** START **

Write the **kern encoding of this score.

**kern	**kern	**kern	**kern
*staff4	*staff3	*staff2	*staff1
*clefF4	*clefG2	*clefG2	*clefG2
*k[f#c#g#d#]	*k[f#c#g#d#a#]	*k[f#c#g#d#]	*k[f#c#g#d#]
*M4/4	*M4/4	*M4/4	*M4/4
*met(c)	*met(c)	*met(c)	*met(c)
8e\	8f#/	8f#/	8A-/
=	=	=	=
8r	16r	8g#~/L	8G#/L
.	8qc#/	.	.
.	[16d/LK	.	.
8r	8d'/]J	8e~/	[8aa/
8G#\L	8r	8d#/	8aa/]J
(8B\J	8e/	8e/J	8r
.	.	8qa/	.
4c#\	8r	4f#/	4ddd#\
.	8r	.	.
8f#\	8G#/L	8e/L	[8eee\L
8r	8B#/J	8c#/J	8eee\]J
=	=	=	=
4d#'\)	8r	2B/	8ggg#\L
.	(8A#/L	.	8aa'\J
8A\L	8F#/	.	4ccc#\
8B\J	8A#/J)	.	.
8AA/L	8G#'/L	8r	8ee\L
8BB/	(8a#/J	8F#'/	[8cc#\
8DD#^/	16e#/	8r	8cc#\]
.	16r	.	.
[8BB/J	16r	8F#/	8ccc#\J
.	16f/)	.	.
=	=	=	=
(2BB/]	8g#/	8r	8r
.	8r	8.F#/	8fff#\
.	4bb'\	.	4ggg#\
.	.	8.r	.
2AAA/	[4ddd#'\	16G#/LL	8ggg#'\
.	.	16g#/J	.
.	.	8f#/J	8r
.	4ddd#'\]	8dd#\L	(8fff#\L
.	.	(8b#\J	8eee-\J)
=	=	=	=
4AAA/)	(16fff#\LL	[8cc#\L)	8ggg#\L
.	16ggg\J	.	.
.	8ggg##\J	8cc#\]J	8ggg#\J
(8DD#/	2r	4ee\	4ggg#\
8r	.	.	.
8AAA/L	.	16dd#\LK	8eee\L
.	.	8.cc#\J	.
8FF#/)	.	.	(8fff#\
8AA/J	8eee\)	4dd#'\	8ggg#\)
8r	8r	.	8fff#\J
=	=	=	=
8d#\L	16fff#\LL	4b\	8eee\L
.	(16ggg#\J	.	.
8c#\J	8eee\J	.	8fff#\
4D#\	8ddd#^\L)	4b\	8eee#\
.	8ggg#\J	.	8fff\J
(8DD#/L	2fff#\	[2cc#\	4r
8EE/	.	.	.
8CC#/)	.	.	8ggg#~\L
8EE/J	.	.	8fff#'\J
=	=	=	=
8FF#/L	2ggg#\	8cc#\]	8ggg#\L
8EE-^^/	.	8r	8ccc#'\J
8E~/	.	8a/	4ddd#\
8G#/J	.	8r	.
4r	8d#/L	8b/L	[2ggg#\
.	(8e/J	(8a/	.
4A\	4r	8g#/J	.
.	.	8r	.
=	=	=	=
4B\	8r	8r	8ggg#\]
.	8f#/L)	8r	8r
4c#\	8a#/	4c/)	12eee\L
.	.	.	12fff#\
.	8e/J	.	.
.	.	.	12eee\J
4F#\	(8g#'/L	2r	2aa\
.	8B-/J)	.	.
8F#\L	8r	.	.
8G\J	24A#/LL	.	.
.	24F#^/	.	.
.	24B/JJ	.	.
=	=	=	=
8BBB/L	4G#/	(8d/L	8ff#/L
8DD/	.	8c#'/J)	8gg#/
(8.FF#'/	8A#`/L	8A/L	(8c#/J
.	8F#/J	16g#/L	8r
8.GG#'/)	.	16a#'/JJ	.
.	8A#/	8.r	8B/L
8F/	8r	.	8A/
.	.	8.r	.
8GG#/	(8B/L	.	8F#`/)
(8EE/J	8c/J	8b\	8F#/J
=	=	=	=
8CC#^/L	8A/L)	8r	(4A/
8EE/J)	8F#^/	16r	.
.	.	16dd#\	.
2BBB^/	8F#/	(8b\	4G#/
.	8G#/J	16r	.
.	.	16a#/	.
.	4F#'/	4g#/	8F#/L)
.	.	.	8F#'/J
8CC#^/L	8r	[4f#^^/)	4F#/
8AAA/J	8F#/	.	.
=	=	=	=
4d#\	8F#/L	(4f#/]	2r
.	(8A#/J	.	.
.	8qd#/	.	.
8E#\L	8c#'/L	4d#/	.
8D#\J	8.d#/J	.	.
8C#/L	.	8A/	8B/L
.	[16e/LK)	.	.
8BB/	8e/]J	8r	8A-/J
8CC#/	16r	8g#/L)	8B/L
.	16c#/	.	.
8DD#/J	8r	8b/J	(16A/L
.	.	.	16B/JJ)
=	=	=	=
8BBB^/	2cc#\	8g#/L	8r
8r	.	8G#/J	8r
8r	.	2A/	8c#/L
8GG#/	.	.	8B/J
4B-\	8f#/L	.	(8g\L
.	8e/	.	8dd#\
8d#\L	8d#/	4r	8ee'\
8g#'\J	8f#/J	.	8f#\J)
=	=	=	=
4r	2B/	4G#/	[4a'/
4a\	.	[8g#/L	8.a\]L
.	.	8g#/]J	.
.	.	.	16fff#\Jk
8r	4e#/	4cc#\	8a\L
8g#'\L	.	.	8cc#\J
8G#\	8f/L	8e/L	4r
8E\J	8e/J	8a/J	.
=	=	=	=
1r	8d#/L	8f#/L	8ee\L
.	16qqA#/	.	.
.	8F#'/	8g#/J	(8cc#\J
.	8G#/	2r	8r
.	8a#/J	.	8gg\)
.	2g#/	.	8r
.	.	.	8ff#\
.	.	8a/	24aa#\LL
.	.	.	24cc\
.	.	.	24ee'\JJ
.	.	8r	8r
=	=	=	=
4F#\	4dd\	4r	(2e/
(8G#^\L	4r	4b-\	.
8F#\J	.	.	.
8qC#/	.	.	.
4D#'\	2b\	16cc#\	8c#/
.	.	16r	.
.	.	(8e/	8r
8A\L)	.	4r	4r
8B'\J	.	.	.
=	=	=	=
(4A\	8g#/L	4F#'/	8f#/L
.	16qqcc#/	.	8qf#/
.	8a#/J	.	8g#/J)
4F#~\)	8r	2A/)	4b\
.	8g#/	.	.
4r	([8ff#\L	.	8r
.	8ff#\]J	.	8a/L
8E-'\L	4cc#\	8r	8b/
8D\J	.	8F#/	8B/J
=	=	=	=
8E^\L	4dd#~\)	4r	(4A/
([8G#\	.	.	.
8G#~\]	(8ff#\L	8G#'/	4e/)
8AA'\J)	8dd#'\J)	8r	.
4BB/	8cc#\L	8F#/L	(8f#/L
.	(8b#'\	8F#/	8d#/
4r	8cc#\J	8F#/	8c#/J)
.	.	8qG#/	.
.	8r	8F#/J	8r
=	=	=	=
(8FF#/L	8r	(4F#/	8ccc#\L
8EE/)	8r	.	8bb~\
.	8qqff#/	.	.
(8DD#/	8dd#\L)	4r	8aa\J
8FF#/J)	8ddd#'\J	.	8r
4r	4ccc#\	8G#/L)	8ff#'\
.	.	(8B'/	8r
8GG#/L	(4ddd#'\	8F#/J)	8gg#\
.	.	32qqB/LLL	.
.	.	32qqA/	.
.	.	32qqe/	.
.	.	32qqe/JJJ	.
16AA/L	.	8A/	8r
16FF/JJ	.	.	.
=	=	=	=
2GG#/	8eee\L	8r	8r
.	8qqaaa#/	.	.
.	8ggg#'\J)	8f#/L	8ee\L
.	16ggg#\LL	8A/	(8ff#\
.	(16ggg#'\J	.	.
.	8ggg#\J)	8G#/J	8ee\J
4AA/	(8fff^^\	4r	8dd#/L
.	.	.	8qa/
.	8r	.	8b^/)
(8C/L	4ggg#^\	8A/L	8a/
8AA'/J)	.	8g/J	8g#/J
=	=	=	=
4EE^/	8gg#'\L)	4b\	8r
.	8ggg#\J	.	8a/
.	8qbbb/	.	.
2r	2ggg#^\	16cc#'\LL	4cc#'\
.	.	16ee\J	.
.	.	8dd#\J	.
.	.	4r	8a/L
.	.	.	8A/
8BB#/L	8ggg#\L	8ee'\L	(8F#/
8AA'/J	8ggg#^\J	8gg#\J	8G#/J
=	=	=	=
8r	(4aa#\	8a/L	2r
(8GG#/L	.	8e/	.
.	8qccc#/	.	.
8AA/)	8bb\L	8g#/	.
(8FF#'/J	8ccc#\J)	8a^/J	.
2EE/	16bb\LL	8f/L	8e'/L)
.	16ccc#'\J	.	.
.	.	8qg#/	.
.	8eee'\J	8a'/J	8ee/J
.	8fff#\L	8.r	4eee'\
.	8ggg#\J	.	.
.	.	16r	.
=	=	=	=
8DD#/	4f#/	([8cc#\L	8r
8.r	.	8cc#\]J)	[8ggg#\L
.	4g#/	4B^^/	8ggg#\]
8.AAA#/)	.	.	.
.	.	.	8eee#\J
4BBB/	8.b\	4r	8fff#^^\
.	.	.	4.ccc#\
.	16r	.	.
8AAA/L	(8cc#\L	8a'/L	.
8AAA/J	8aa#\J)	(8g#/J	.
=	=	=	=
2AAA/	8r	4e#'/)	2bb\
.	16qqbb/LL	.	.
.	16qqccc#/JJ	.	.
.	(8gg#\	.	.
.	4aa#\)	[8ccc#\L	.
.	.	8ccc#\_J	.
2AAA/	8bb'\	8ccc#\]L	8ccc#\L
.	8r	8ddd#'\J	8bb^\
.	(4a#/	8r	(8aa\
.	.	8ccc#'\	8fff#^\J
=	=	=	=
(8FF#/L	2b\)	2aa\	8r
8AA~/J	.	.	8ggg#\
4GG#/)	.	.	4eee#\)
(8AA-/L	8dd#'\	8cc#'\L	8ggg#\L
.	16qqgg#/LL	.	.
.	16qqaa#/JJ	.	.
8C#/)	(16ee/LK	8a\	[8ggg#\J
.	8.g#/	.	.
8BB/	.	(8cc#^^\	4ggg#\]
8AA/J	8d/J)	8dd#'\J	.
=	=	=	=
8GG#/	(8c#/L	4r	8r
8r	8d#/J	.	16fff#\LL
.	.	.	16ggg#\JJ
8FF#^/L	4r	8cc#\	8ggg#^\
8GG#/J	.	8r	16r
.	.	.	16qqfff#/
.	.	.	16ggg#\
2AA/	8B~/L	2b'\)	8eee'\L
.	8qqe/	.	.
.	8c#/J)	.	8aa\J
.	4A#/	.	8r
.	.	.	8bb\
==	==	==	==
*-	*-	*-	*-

** END **

*Required work:* Please state only how many lines in the entries above contain the string "kern", treating uppercase and lowercase as different.

*Exercise answer:* 2